Spatial reasoning data:
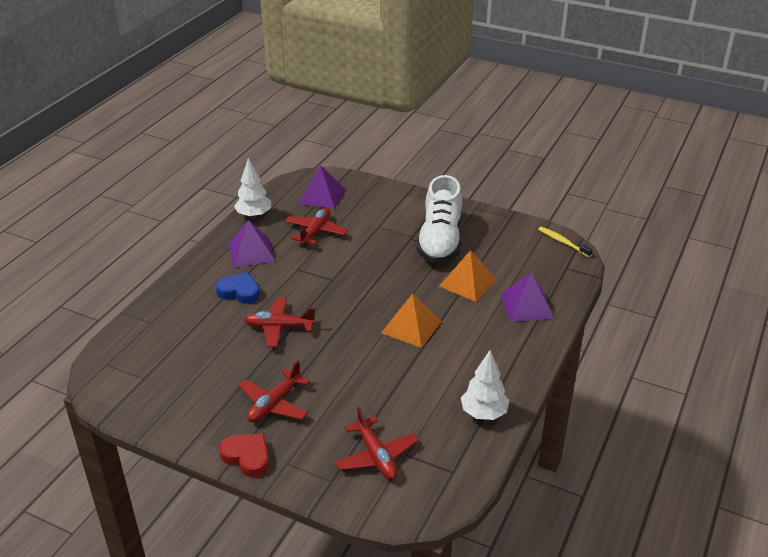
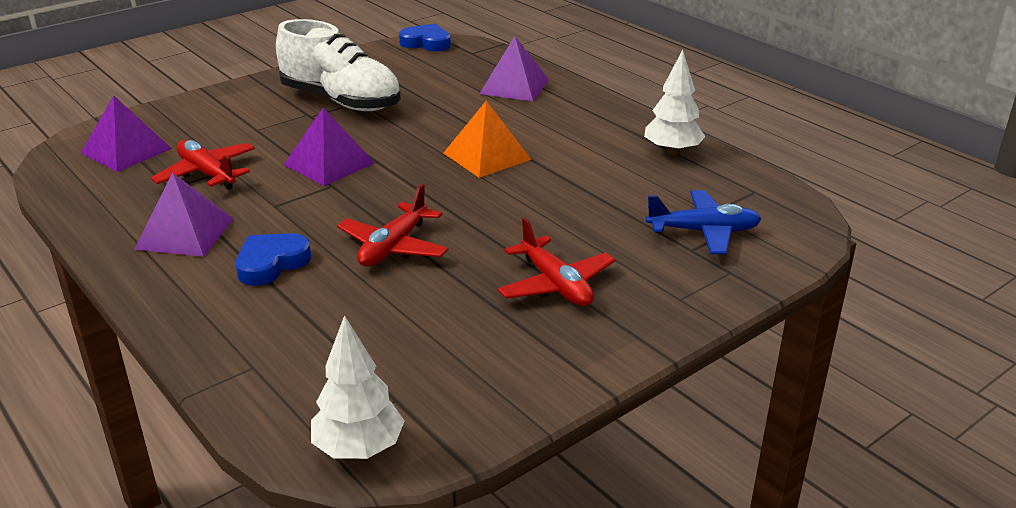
camera: 65 degrees left, 5 degrees down
(247, 457) = (649, 329): red heart -> none
(254, 215) = (91, 212): white tree -> white tree (359, 449)
(356, 269) = (329, 163): none -> purple pyramid
(376, 456) = (703, 231): red plane -> blue plane
(468, 283) = (440, 105): orange pyramid -> none
(562, 242) = (426, 43): yellow toothbrush -> blue heart

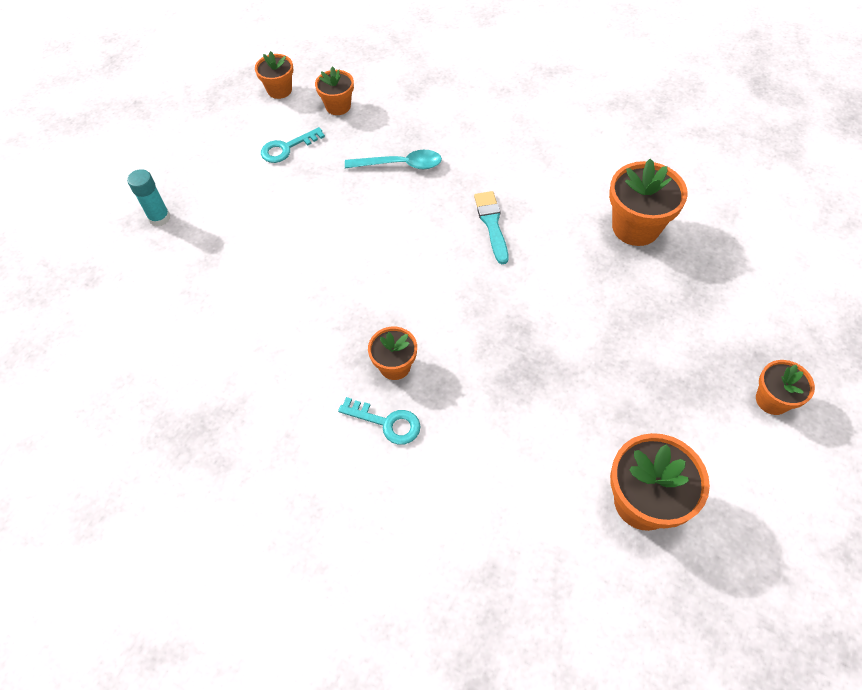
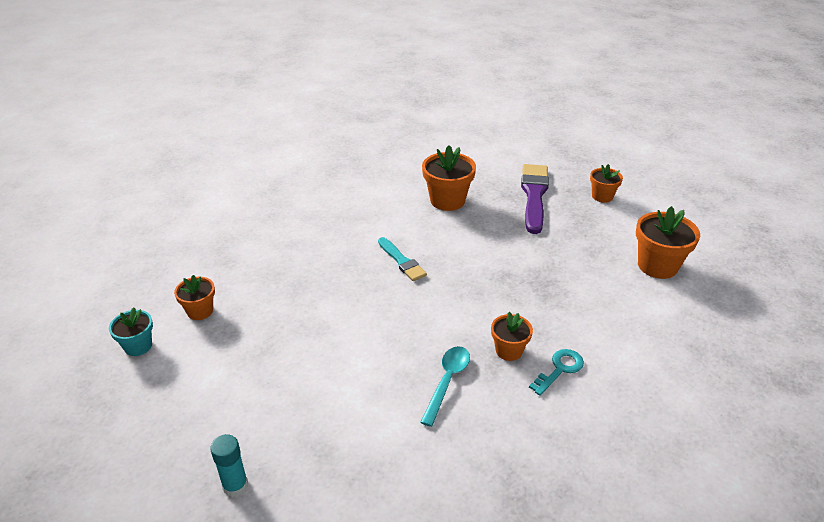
camera: 70 degrees left, 20 degrees down
(279, 90) = (138, 346): orange flower pot -> turquoise flower pot
(287, 148) = (222, 359): turquoise key -> none
(400, 165) = (304, 292): turquoise spoon -> turquoise spoon (447, 381)
(492, 224) = (402, 261): turquoise brush -> turquoise brush turned 135 degrees counterclockwise
(714, 315) = (534, 195): none -> purple brush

Task details:
The required output is the lines from the one holding "(492, 224) = (402, 261): turquoise" through the last line of the entries above, copied exactly.

Task response:
(492, 224) = (402, 261): turquoise brush -> turquoise brush turned 135 degrees counterclockwise
(714, 315) = (534, 195): none -> purple brush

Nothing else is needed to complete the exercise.